* **Provided data**:
::::::

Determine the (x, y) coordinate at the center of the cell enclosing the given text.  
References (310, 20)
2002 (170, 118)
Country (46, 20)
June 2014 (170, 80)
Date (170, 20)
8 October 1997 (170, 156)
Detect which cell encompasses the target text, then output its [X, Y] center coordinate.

::::::

* **What you should do**: Copy every line of the material above word for word, without changing anything.

* **Written answer**:
Determine the (x, y) coordinate at the center of the cell enclosing the given text.  
References (310, 20)
2002 (170, 118)
Country (46, 20)
June 2014 (170, 80)
Date (170, 20)
8 October 1997 (170, 156)
Detect which cell encompasses the target text, then output its [X, Y] center coordinate.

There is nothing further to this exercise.